_What you are asked to do_
Return the lines from the very first one up to and including the line with "Name (168, 17)", copying each character for character.

——————

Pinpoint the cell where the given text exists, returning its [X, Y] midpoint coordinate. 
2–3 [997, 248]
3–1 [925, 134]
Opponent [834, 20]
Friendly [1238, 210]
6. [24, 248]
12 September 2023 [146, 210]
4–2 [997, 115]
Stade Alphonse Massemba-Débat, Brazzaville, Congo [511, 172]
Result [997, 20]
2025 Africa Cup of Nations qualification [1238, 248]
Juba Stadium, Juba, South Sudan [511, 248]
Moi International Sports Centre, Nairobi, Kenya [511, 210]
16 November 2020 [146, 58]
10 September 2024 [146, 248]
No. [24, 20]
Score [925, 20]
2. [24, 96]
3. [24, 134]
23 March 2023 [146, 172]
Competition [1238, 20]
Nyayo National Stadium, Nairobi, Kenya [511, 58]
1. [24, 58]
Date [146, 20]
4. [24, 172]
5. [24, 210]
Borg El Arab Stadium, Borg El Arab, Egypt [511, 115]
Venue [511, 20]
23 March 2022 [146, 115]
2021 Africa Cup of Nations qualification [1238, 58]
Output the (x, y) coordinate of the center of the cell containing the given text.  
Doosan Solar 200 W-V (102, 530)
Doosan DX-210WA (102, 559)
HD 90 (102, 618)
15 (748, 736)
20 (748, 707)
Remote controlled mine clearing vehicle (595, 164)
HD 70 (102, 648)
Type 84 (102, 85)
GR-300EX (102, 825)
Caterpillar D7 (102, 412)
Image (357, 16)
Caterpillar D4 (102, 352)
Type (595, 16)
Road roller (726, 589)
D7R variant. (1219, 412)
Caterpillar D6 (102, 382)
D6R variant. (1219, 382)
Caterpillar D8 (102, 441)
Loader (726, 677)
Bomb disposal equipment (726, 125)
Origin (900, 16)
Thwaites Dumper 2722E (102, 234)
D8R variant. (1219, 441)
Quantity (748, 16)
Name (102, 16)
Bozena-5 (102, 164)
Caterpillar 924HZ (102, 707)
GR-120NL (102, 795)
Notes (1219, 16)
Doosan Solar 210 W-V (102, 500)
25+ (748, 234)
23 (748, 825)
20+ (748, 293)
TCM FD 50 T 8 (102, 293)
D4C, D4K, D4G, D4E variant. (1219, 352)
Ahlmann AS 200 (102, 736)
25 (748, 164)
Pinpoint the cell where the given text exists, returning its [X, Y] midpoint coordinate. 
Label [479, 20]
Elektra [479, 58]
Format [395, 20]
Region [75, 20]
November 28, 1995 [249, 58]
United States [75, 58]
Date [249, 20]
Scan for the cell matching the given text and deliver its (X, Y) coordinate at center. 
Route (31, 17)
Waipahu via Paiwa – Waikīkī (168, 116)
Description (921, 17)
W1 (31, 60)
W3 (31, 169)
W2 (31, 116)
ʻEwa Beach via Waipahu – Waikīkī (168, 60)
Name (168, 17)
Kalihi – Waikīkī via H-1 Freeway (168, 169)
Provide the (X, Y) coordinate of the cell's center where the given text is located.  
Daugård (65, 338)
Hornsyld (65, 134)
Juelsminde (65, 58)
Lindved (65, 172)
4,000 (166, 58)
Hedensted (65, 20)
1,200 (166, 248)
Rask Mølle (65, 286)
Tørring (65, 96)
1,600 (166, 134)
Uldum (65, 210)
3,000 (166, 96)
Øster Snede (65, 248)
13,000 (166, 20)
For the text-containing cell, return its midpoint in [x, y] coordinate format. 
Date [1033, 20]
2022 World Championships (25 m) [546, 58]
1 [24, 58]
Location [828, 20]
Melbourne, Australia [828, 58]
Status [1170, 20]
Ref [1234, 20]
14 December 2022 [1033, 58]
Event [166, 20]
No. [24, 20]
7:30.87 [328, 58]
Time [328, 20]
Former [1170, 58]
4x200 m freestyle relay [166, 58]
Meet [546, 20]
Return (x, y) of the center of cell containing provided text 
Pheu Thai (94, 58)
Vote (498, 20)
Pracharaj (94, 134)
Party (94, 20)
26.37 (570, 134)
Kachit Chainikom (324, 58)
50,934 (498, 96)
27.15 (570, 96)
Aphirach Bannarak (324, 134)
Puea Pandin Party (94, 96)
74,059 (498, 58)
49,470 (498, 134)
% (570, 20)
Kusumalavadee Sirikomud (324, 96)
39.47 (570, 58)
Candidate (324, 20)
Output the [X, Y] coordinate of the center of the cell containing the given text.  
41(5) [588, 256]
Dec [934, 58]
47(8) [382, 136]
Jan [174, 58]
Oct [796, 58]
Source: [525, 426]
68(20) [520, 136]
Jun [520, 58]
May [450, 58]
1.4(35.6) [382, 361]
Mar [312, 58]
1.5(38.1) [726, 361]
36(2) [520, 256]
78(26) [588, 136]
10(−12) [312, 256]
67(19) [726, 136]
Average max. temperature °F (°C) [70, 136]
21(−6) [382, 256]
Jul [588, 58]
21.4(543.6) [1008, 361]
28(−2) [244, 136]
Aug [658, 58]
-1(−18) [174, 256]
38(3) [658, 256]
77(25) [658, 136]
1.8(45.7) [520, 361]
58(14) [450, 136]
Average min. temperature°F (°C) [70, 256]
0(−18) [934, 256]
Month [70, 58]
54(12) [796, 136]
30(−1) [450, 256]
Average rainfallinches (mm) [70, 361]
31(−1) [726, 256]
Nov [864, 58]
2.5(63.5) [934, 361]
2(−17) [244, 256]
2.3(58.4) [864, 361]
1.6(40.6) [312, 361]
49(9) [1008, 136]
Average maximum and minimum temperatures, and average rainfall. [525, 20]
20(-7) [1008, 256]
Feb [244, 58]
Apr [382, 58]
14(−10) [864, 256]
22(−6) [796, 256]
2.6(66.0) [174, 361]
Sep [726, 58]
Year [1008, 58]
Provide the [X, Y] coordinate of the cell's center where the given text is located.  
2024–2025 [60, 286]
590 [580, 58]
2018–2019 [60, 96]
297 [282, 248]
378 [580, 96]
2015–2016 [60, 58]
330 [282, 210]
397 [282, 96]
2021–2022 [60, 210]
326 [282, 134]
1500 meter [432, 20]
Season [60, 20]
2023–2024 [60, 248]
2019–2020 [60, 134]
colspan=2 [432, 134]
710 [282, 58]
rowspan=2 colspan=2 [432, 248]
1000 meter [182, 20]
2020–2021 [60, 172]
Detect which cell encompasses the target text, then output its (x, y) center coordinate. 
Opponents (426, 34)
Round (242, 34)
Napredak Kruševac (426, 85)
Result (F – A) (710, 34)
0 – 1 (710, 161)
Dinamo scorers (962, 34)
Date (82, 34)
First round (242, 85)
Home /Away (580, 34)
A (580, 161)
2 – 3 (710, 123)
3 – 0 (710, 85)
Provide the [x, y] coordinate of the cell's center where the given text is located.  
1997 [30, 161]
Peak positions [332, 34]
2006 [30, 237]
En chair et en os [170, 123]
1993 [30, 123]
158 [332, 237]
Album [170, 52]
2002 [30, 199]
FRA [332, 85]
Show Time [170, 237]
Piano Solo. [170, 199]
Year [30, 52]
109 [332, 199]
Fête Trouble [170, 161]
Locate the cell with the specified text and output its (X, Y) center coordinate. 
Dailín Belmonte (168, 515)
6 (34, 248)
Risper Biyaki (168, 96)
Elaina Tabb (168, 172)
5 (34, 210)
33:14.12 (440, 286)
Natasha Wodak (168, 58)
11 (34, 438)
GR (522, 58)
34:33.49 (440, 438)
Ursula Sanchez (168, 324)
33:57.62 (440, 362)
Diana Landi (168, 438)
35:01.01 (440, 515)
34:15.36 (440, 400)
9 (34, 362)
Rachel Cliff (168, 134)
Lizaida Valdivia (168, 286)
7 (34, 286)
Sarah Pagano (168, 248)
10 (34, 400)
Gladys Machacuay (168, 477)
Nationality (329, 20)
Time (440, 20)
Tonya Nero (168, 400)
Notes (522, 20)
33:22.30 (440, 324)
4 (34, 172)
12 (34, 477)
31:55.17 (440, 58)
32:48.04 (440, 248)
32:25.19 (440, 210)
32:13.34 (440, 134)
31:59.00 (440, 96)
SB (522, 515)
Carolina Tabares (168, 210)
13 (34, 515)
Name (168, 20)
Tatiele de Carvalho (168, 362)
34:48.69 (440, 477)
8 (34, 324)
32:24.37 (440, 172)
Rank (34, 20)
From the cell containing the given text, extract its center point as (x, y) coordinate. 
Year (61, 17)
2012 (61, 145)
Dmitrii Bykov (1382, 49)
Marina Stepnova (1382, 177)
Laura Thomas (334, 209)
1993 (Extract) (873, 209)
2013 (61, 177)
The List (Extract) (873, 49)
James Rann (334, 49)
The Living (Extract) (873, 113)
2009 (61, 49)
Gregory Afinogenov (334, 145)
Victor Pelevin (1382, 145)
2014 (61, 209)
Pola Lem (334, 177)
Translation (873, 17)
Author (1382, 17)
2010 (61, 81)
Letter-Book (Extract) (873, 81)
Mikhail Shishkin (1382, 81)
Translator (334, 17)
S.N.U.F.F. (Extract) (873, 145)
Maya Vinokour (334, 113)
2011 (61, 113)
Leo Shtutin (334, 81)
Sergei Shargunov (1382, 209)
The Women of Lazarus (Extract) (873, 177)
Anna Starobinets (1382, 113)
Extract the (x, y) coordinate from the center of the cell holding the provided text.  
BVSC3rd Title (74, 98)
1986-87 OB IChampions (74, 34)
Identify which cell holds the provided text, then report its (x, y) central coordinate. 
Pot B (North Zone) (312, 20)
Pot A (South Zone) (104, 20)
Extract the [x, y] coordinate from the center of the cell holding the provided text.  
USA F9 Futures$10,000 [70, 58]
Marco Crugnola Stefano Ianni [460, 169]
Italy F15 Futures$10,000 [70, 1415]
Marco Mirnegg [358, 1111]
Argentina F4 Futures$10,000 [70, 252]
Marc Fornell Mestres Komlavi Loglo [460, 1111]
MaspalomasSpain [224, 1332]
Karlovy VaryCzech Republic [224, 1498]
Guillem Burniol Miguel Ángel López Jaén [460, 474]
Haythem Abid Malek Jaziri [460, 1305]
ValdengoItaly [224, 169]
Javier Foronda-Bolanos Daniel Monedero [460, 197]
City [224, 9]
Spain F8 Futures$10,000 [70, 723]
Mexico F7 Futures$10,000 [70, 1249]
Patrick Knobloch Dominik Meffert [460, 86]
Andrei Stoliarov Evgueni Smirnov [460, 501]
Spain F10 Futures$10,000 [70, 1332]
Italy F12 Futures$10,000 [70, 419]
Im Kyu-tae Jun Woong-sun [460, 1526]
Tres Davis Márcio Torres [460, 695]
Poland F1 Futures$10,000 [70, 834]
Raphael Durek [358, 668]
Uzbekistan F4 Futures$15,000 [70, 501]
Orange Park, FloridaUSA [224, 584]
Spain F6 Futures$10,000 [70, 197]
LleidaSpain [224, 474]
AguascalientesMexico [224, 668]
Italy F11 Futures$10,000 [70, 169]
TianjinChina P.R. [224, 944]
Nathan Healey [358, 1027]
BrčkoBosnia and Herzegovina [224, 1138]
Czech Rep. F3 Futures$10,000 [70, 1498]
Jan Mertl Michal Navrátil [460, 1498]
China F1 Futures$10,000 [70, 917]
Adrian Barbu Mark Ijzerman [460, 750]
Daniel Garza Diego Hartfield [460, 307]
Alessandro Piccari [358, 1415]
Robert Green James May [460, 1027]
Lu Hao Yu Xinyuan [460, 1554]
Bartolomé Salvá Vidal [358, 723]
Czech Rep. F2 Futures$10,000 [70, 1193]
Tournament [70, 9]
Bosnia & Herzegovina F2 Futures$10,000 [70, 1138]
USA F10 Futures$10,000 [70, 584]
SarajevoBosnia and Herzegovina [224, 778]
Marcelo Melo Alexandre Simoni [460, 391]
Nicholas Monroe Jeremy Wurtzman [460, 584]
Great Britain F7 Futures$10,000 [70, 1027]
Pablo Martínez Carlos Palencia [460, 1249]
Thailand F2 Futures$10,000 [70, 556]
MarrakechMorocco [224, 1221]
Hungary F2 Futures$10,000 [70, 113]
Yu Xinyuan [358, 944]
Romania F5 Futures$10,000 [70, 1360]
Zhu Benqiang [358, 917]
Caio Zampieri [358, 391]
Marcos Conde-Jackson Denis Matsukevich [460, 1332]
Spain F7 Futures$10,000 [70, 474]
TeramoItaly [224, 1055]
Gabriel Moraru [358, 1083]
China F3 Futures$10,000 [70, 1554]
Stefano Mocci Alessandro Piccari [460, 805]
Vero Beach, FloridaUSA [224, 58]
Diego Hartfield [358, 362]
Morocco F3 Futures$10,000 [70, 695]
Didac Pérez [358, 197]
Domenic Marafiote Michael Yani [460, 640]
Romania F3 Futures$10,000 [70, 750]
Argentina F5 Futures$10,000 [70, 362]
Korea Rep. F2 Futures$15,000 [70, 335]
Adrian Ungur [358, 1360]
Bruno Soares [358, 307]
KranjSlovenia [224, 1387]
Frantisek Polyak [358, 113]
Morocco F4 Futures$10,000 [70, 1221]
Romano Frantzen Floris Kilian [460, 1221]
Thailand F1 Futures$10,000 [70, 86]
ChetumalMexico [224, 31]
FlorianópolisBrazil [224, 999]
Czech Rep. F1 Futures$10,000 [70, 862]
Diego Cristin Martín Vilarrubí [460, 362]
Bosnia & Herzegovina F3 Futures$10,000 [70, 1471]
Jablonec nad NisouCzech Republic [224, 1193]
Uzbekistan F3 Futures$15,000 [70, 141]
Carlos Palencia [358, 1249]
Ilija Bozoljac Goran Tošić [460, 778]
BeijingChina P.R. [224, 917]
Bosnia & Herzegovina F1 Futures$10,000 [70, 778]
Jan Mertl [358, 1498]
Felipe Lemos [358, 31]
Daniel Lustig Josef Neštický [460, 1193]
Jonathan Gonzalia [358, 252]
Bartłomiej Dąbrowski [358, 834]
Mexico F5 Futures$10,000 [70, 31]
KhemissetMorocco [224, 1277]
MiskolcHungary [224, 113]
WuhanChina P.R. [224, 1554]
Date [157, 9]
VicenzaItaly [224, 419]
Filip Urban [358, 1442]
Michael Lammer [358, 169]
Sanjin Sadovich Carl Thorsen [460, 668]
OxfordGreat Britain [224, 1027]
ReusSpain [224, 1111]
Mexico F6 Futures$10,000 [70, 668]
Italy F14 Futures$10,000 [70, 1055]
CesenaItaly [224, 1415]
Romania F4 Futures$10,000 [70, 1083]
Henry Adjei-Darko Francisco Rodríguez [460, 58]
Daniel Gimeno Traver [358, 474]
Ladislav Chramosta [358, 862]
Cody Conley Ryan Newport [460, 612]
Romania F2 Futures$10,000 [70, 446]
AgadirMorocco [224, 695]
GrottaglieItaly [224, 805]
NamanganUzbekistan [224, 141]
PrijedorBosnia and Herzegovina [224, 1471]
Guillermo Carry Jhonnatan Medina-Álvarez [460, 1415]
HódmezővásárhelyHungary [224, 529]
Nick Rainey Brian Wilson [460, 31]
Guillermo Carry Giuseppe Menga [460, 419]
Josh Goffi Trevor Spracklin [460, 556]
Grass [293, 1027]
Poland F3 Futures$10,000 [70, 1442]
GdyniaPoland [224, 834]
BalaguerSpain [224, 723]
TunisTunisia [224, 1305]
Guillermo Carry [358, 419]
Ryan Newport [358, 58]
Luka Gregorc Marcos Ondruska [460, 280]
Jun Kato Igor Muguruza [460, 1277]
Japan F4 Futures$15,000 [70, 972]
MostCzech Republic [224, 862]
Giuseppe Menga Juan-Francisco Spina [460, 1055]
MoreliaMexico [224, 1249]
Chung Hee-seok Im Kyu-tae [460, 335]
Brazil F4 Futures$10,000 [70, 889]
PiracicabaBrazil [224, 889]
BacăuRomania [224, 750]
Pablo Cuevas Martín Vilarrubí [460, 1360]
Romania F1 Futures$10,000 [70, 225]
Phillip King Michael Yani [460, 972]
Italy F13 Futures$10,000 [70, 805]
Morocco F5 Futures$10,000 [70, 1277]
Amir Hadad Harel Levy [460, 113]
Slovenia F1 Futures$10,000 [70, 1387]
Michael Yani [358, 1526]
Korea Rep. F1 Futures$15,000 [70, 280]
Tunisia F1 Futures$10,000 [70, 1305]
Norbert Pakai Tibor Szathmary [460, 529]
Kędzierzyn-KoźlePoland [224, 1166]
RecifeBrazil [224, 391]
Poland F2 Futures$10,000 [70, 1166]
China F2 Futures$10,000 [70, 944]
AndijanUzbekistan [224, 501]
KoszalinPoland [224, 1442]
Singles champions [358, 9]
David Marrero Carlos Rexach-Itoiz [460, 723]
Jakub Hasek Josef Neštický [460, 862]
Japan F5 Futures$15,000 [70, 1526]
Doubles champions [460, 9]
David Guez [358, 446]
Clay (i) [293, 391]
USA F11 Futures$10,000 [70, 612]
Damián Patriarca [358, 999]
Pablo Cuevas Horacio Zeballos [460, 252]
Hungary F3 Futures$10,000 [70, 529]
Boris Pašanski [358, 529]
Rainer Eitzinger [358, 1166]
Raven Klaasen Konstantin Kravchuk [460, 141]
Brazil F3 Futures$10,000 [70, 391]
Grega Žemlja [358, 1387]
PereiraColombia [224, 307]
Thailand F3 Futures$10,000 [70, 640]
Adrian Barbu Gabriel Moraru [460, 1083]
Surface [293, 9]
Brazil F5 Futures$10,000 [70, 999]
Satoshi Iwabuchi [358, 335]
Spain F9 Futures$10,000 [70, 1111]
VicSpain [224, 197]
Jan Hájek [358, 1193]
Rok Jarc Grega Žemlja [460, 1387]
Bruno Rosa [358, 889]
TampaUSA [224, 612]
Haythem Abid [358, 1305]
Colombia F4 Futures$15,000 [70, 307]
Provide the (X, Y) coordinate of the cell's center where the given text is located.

——————

_Answer_
Pinpoint the cell where the given text exists, returning its [X, Y] midpoint coordinate. 
2–3 [997, 248]
3–1 [925, 134]
Opponent [834, 20]
Friendly [1238, 210]
6. [24, 248]
12 September 2023 [146, 210]
4–2 [997, 115]
Stade Alphonse Massemba-Débat, Brazzaville, Congo [511, 172]
Result [997, 20]
2025 Africa Cup of Nations qualification [1238, 248]
Juba Stadium, Juba, South Sudan [511, 248]
Moi International Sports Centre, Nairobi, Kenya [511, 210]
16 November 2020 [146, 58]
10 September 2024 [146, 248]
No. [24, 20]
Score [925, 20]
2. [24, 96]
3. [24, 134]
23 March 2023 [146, 172]
Competition [1238, 20]
Nyayo National Stadium, Nairobi, Kenya [511, 58]
1. [24, 58]
Date [146, 20]
4. [24, 172]
5. [24, 210]
Borg El Arab Stadium, Borg El Arab, Egypt [511, 115]
Venue [511, 20]
23 March 2022 [146, 115]
2021 Africa Cup of Nations qualification [1238, 58]
Output the (x, y) coordinate of the center of the cell containing the given text.  
Doosan Solar 200 W-V (102, 530)
Doosan DX-210WA (102, 559)
HD 90 (102, 618)
15 (748, 736)
20 (748, 707)
Remote controlled mine clearing vehicle (595, 164)
HD 70 (102, 648)
Type 84 (102, 85)
GR-300EX (102, 825)
Caterpillar D7 (102, 412)
Image (357, 16)
Caterpillar D4 (102, 352)
Type (595, 16)
Road roller (726, 589)
D7R variant. (1219, 412)
Caterpillar D6 (102, 382)
D6R variant. (1219, 382)
Caterpillar D8 (102, 441)
Loader (726, 677)
Bomb disposal equipment (726, 125)
Origin (900, 16)
Thwaites Dumper 2722E (102, 234)
D8R variant. (1219, 441)
Quantity (748, 16)
Name (102, 16)
Bozena-5 (102, 164)
Caterpillar 924HZ (102, 707)
GR-120NL (102, 795)
Notes (1219, 16)
Doosan Solar 210 W-V (102, 500)
25+ (748, 234)
23 (748, 825)
20+ (748, 293)
TCM FD 50 T 8 (102, 293)
D4C, D4K, D4G, D4E variant. (1219, 352)
Ahlmann AS 200 (102, 736)
25 (748, 164)
Pinpoint the cell where the given text exists, returning its [X, Y] midpoint coordinate. 
Label [479, 20]
Elektra [479, 58]
Format [395, 20]
Region [75, 20]
November 28, 1995 [249, 58]
United States [75, 58]
Date [249, 20]
Scan for the cell matching the given text and deliver its (X, Y) coordinate at center. 
Route (31, 17)
Waipahu via Paiwa – Waikīkī (168, 116)
Description (921, 17)
W1 (31, 60)
W3 (31, 169)
W2 (31, 116)
ʻEwa Beach via Waipahu – Waikīkī (168, 60)
Name (168, 17)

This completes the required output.